[DESCRIPTION OF THE TASK] Return the following from the records below: each line, word for word, starting with the line that contains "The camera went 25" and going on through the line that contains "Someone carried the blue", with nothing outside that range.

PROVIDED DATA Start Marker

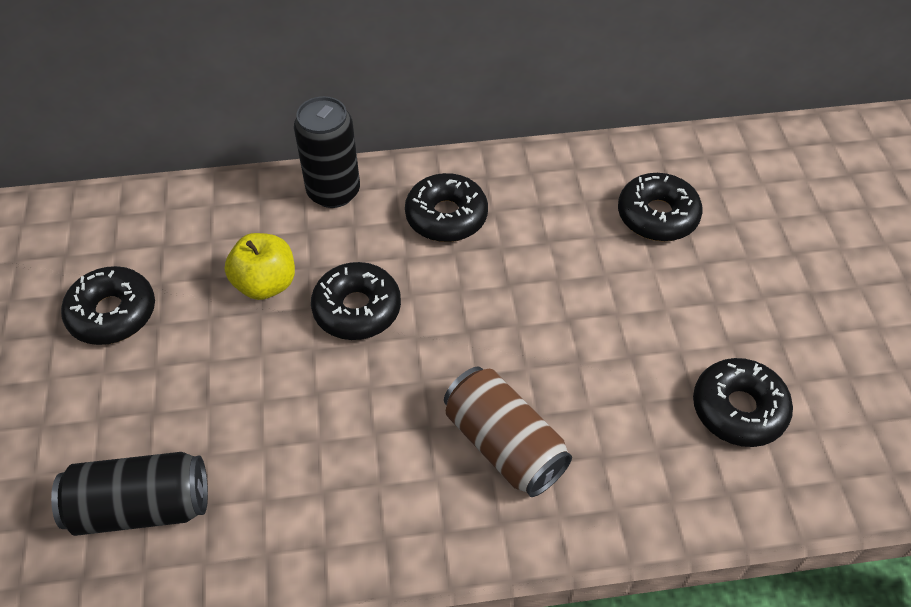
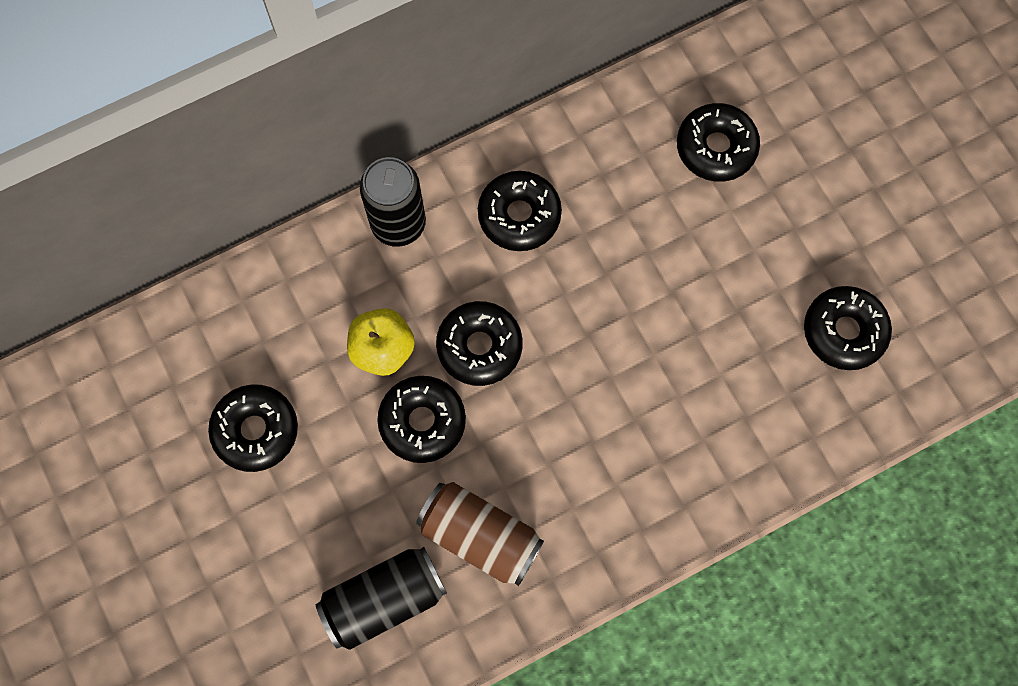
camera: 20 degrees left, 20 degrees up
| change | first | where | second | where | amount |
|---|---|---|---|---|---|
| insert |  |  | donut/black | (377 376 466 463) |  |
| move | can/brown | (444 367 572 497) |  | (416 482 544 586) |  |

PROVIDED DATA End Marker
PROVIDED DATA Start Marker

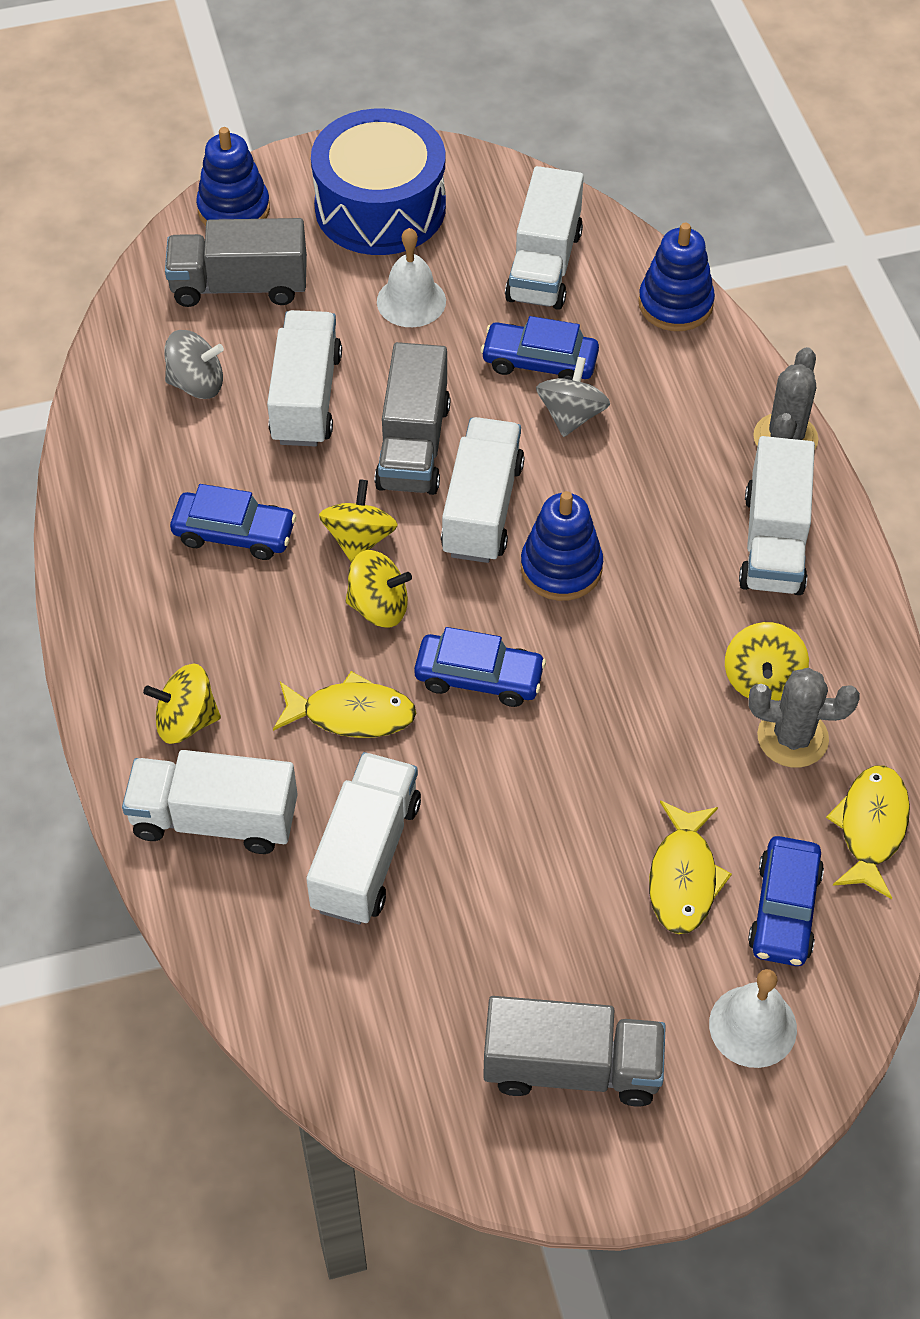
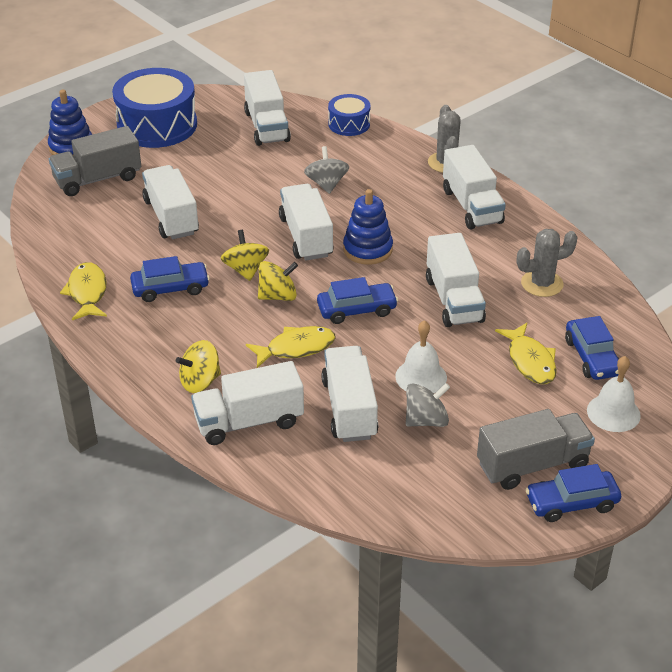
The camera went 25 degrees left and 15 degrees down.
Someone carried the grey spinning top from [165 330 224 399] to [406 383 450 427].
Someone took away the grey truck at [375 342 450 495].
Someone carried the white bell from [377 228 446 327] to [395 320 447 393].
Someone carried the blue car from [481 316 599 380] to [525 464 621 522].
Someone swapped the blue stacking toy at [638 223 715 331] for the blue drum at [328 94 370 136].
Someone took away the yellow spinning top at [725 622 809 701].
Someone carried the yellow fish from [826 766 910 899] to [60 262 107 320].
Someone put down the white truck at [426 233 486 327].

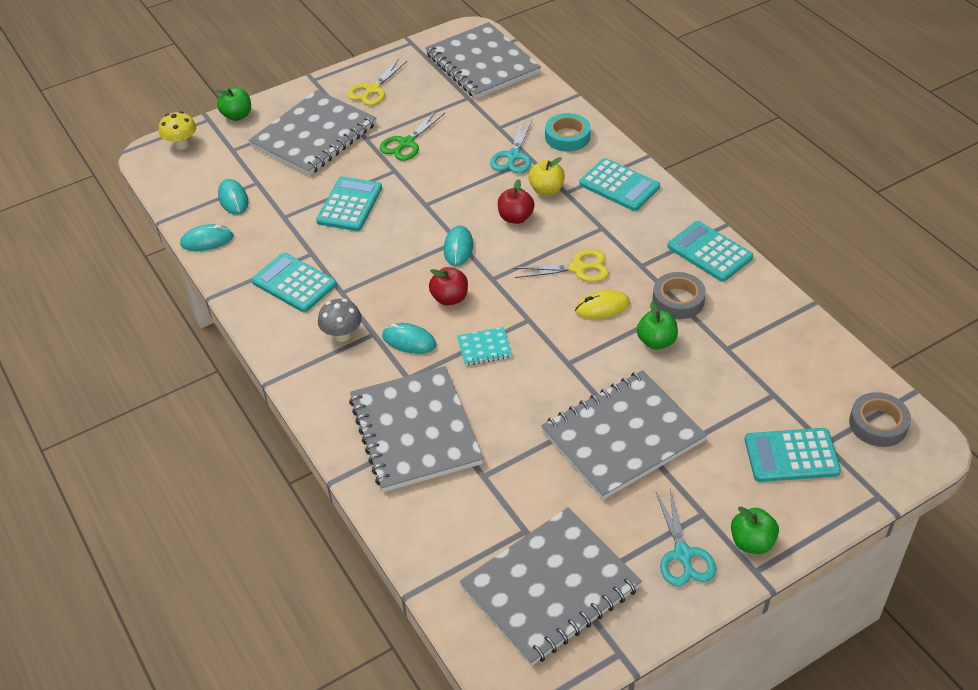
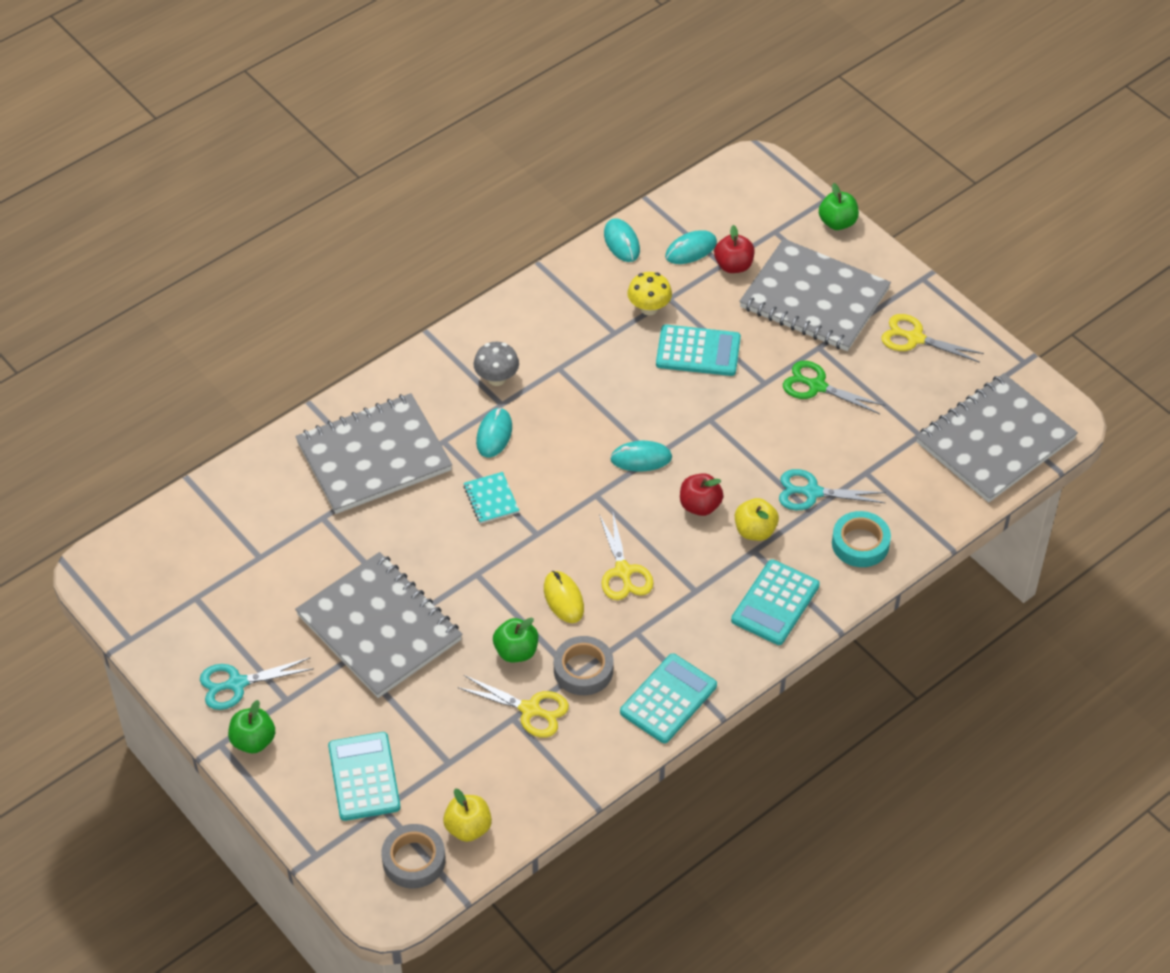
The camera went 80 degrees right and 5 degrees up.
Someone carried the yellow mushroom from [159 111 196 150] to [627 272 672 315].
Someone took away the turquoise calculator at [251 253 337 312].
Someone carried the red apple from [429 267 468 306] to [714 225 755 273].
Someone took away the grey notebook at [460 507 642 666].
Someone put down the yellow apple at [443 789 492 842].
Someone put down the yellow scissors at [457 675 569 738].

PROVIDED DATA End Marker

[OUTPUT BELOW]
The camera went 25 degrees left and 15 degrees down.
Someone carried the grey spinning top from [165 330 224 399] to [406 383 450 427].
Someone took away the grey truck at [375 342 450 495].
Someone carried the white bell from [377 228 446 327] to [395 320 447 393].
Someone carried the blue car from [481 316 599 380] to [525 464 621 522].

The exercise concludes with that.